==== LISTED RECORDS
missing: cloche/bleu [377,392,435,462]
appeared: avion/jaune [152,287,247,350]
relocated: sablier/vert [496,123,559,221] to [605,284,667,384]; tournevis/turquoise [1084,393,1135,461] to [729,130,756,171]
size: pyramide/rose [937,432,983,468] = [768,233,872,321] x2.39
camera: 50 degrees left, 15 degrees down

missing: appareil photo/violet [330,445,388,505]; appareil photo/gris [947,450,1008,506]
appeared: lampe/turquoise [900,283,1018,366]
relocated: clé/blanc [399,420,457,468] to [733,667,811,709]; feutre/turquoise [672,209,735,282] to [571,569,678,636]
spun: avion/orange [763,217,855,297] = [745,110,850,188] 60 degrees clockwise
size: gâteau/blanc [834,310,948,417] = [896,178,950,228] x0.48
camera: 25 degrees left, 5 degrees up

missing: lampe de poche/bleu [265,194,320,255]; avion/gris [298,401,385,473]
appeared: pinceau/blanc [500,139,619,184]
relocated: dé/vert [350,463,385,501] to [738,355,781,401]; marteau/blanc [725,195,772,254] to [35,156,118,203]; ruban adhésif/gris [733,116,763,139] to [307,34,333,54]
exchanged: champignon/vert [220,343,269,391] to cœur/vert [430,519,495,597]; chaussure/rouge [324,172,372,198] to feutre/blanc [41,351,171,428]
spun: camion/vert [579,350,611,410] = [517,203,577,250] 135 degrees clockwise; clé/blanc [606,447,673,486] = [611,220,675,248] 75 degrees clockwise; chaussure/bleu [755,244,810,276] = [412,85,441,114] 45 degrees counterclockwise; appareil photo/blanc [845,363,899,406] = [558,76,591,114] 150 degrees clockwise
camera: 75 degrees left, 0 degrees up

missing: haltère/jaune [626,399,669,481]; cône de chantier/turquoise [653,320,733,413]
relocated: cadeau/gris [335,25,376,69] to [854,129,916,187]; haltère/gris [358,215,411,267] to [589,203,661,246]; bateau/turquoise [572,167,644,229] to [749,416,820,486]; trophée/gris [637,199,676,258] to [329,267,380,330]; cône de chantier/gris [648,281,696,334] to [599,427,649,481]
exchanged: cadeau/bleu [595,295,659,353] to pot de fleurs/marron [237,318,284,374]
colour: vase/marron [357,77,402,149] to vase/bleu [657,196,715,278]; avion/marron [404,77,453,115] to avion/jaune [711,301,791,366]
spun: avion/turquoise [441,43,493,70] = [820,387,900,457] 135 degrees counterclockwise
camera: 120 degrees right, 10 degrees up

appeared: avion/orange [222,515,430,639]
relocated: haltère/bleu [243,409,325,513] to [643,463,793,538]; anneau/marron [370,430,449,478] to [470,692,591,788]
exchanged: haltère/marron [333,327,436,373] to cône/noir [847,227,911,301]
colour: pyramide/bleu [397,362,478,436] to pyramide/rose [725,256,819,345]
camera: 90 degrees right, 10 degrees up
========
◆ **WHAT IS BEING ASKED**
Line by line, please reproduce the records exactly.

◆ **WORKED SOLUTION**
missing: cloche/bleu [377,392,435,462]
appeared: avion/jaune [152,287,247,350]
relocated: sablier/vert [496,123,559,221] to [605,284,667,384]; tournevis/turquoise [1084,393,1135,461] to [729,130,756,171]
size: pyramide/rose [937,432,983,468] = [768,233,872,321] x2.39
camera: 50 degrees left, 15 degrees down

missing: appareil photo/violet [330,445,388,505]; appareil photo/gris [947,450,1008,506]
appeared: lampe/turquoise [900,283,1018,366]
relocated: clé/blanc [399,420,457,468] to [733,667,811,709]; feutre/turquoise [672,209,735,282] to [571,569,678,636]
spun: avion/orange [763,217,855,297] = [745,110,850,188] 60 degrees clockwise
size: gâteau/blanc [834,310,948,417] = [896,178,950,228] x0.48
camera: 25 degrees left, 5 degrees up

missing: lampe de poche/bleu [265,194,320,255]; avion/gris [298,401,385,473]
appeared: pinceau/blanc [500,139,619,184]
relocated: dé/vert [350,463,385,501] to [738,355,781,401]; marteau/blanc [725,195,772,254] to [35,156,118,203]; ruban adhésif/gris [733,116,763,139] to [307,34,333,54]
exchanged: champignon/vert [220,343,269,391] to cœur/vert [430,519,495,597]; chaussure/rouge [324,172,372,198] to feutre/blanc [41,351,171,428]
spun: camion/vert [579,350,611,410] = [517,203,577,250] 135 degrees clockwise; clé/blanc [606,447,673,486] = [611,220,675,248] 75 degrees clockwise; chaussure/bleu [755,244,810,276] = [412,85,441,114] 45 degrees counterclockwise; appareil photo/blanc [845,363,899,406] = [558,76,591,114] 150 degrees clockwise
camera: 75 degrees left, 0 degrees up

missing: haltère/jaune [626,399,669,481]; cône de chantier/turquoise [653,320,733,413]
relocated: cadeau/gris [335,25,376,69] to [854,129,916,187]; haltère/gris [358,215,411,267] to [589,203,661,246]; bateau/turquoise [572,167,644,229] to [749,416,820,486]; trophée/gris [637,199,676,258] to [329,267,380,330]; cône de chantier/gris [648,281,696,334] to [599,427,649,481]
exchanged: cadeau/bleu [595,295,659,353] to pot de fleurs/marron [237,318,284,374]
colour: vase/marron [357,77,402,149] to vase/bleu [657,196,715,278]; avion/marron [404,77,453,115] to avion/jaune [711,301,791,366]
spun: avion/turquoise [441,43,493,70] = [820,387,900,457] 135 degrees counterclockwise
camera: 120 degrees right, 10 degrees up

appeared: avion/orange [222,515,430,639]
relocated: haltère/bleu [243,409,325,513] to [643,463,793,538]; anneau/marron [370,430,449,478] to [470,692,591,788]
exchanged: haltère/marron [333,327,436,373] to cône/noir [847,227,911,301]
colour: pyramide/bleu [397,362,478,436] to pyramide/rose [725,256,819,345]
camera: 90 degrees right, 10 degrees up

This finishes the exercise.